::: THE INPUT
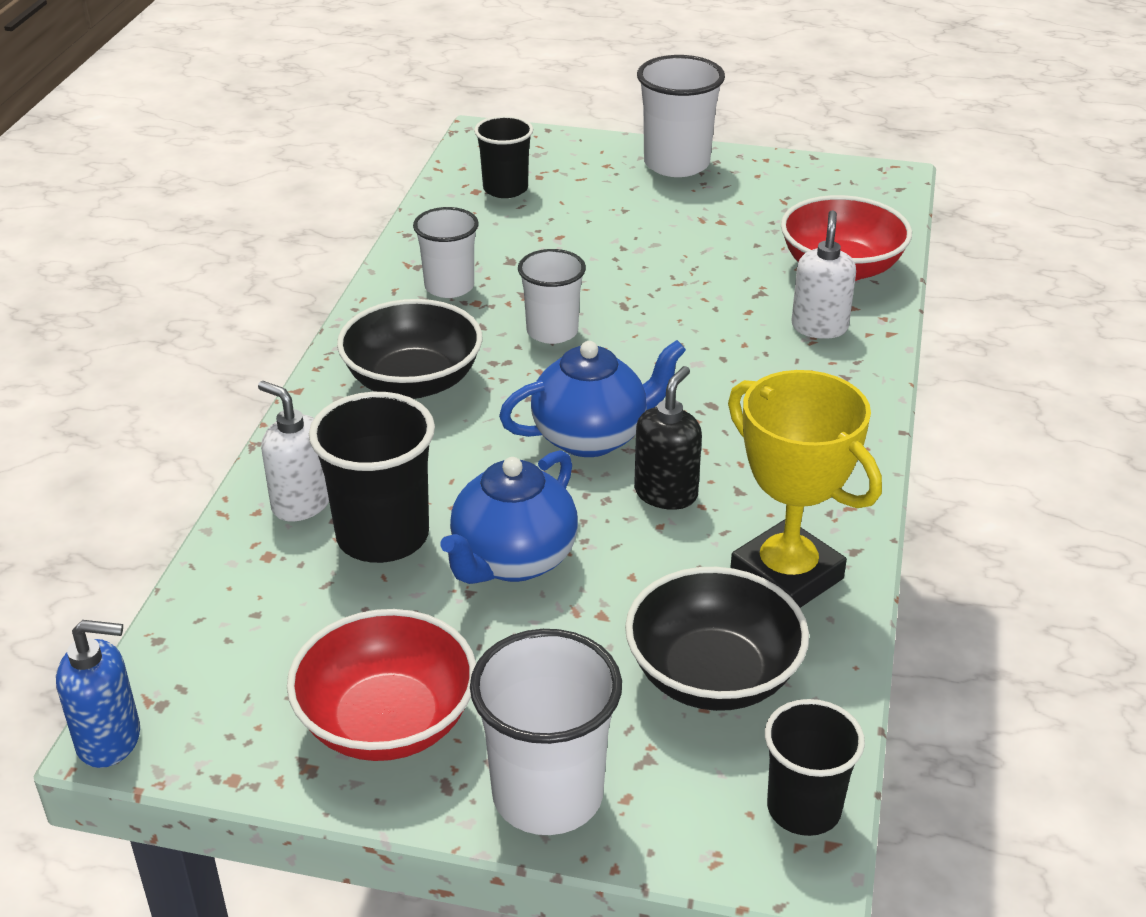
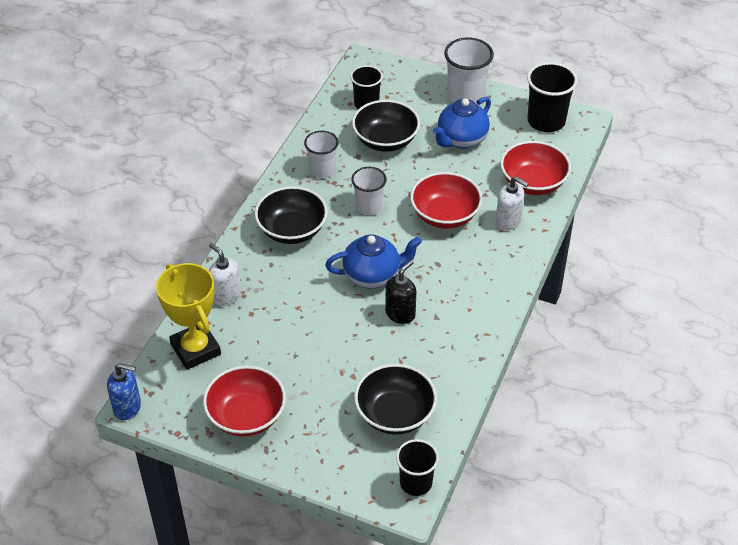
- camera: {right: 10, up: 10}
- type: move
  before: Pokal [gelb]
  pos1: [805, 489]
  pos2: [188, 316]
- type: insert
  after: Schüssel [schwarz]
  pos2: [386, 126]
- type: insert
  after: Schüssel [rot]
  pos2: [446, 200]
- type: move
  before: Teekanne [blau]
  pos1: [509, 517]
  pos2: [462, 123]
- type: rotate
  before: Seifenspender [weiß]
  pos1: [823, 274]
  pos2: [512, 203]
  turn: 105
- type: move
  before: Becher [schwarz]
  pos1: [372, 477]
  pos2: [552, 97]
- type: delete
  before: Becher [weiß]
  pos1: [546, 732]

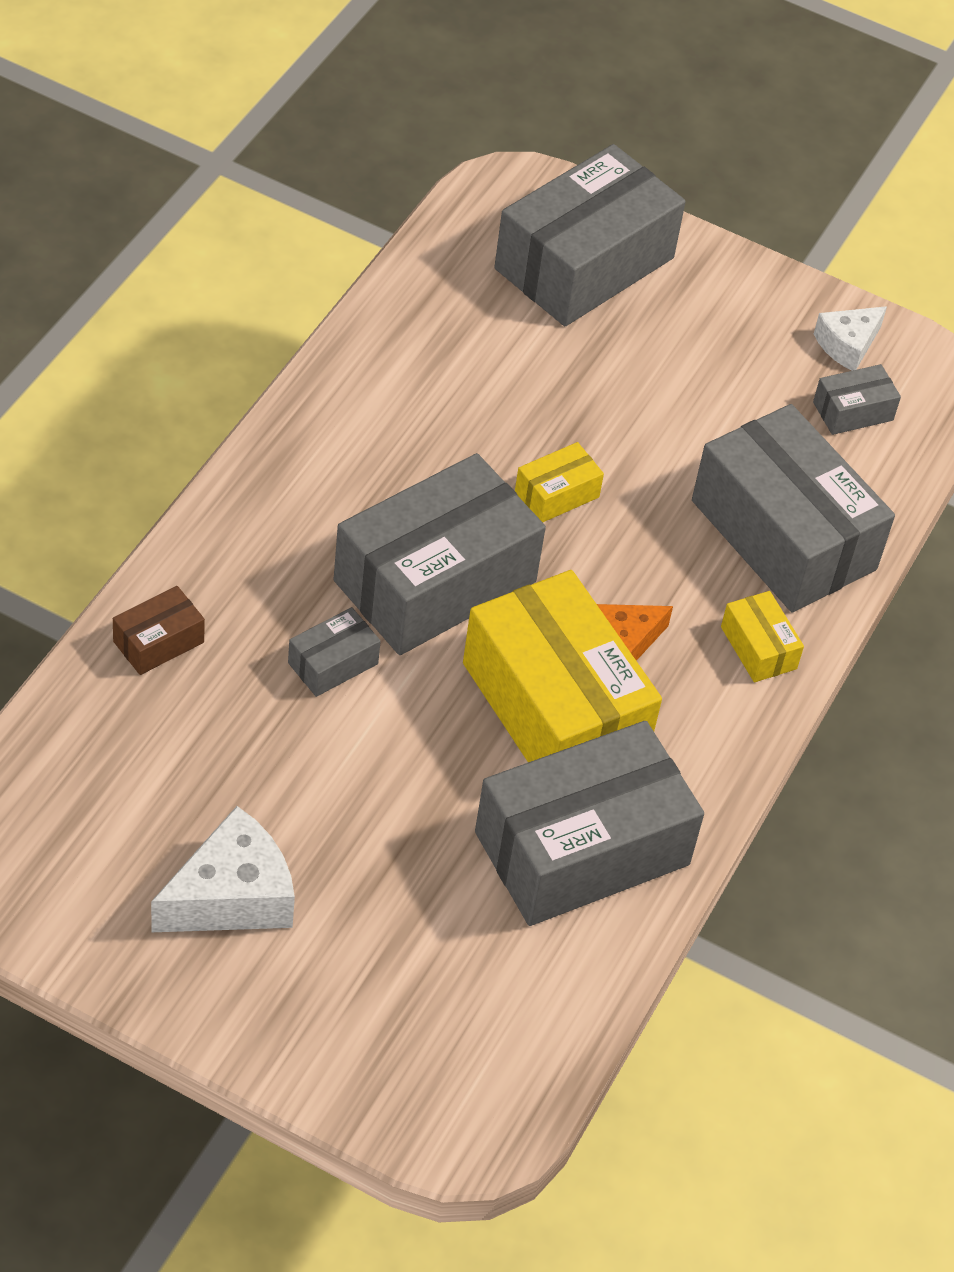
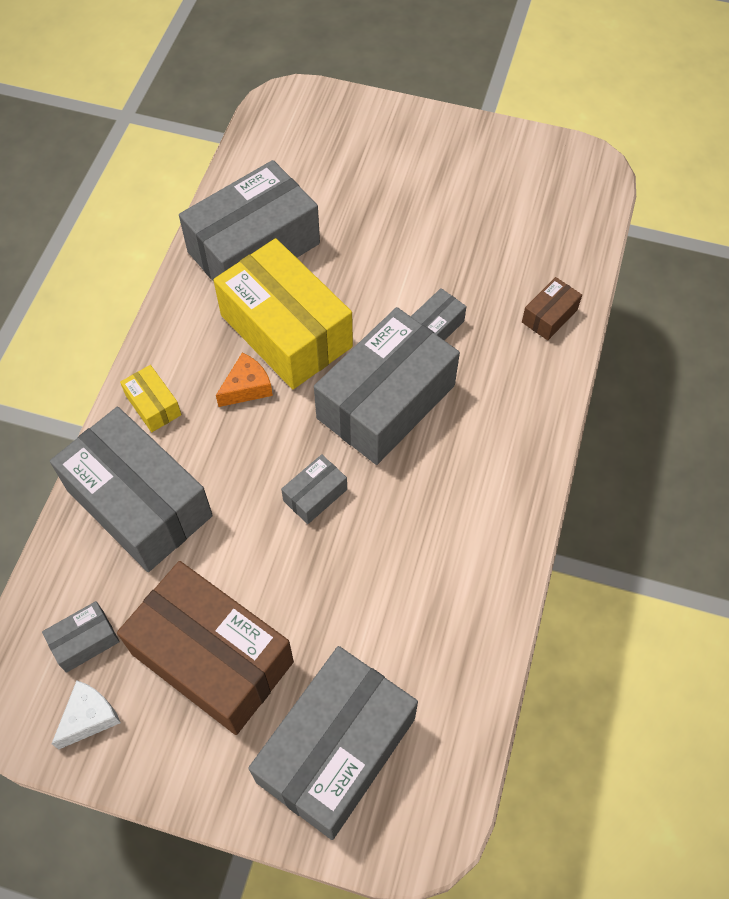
- camera: {right: 175, up: 10}
- type: insert
  after: Schachtel [braun]
  pos2: [205, 648]
- type: recolor
  before: Schachtel [gelb]
  after: Schachtel [grau]
  pos1: [559, 482]
  pos2: [314, 489]
- type: delete
  before: Käse [weiß]
  pos1: [223, 869]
::::::
__WORK INSTRUCTION__
Only the lines above from the line with "after: Schüssel [rot]" to the line with "before: Becher [weiß]", those two lines included, should be reproduced exactly.

__RESPONSE__
  after: Schüssel [rot]
  pos2: [446, 200]
- type: move
  before: Teekanne [blau]
  pos1: [509, 517]
  pos2: [462, 123]
- type: rotate
  before: Seifenspender [weiß]
  pos1: [823, 274]
  pos2: [512, 203]
  turn: 105
- type: move
  before: Becher [schwarz]
  pos1: [372, 477]
  pos2: [552, 97]
- type: delete
  before: Becher [weiß]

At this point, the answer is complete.